#### [Dataset excerpts]
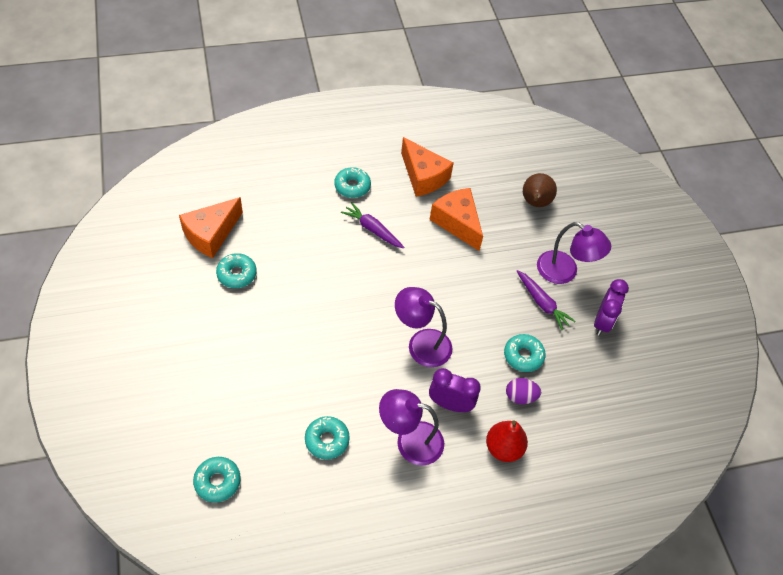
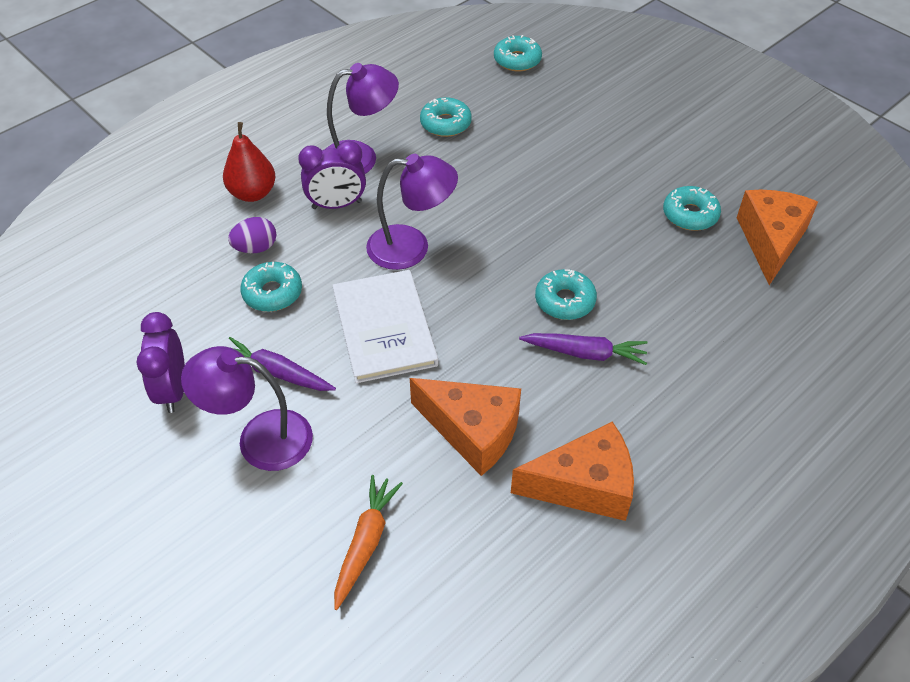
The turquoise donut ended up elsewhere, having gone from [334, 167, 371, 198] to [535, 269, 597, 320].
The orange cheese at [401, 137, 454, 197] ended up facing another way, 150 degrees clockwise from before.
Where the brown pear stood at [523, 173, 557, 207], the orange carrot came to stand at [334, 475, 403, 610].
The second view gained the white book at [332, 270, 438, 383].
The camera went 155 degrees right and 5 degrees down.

#### [Assignment]
Word for word, repeat each record above; leave out every picture.

#### [Task response]
The turquoise donut ended up elsewhere, having gone from [334, 167, 371, 198] to [535, 269, 597, 320].
The orange cheese at [401, 137, 454, 197] ended up facing another way, 150 degrees clockwise from before.
Where the brown pear stood at [523, 173, 557, 207], the orange carrot came to stand at [334, 475, 403, 610].
The second view gained the white book at [332, 270, 438, 383].
The camera went 155 degrees right and 5 degrees down.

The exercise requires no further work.